**About this task:** An unchanged copy of every record below, without pictures, is the goal.
====== The input ======
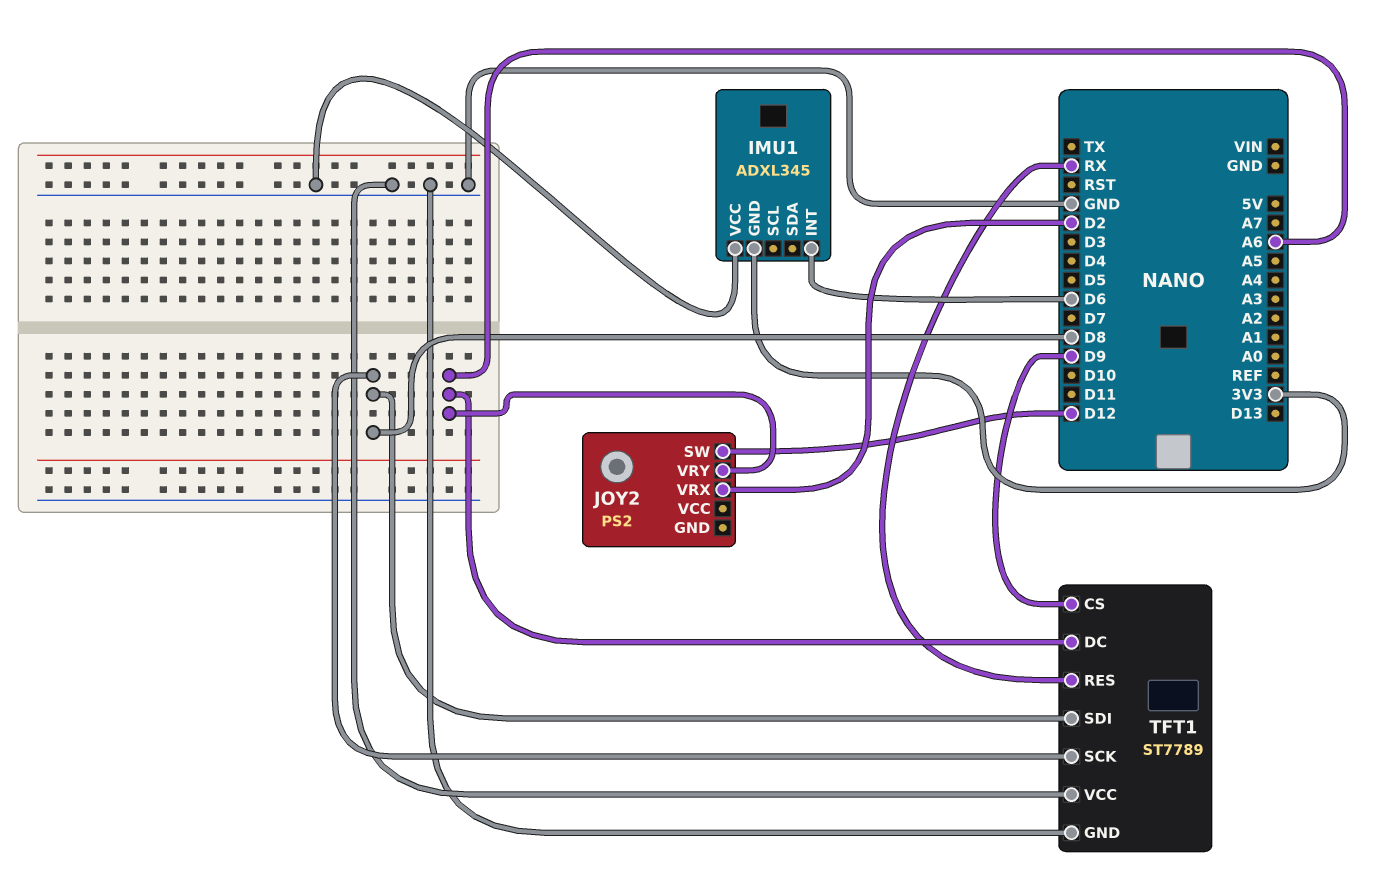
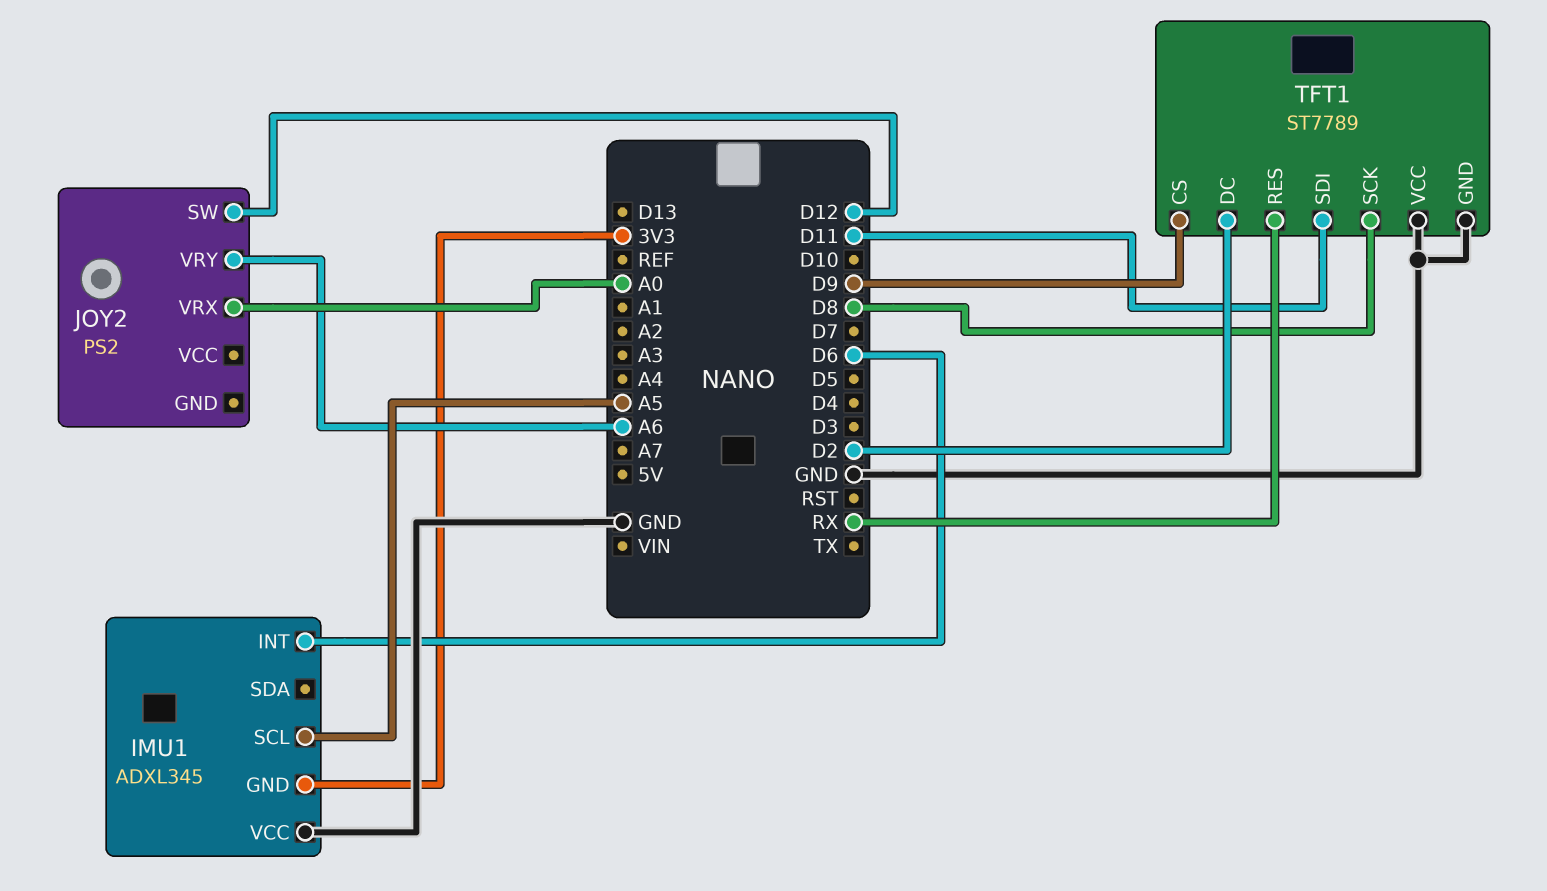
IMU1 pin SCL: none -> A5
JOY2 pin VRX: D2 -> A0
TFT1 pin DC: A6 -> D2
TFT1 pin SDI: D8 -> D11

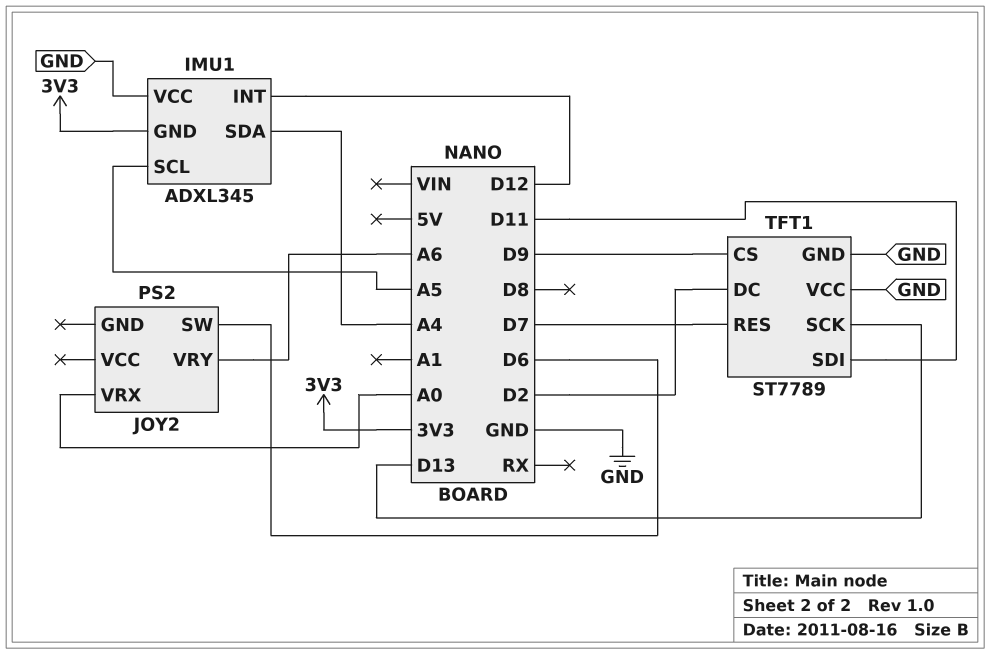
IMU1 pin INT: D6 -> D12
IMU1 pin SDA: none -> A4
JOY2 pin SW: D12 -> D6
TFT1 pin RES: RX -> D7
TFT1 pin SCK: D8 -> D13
======
**Reply to the task:**
IMU1 pin SCL: none -> A5
JOY2 pin VRX: D2 -> A0
TFT1 pin DC: A6 -> D2
TFT1 pin SDI: D8 -> D11

IMU1 pin INT: D6 -> D12
IMU1 pin SDA: none -> A4
JOY2 pin SW: D12 -> D6
TFT1 pin RES: RX -> D7
TFT1 pin SCK: D8 -> D13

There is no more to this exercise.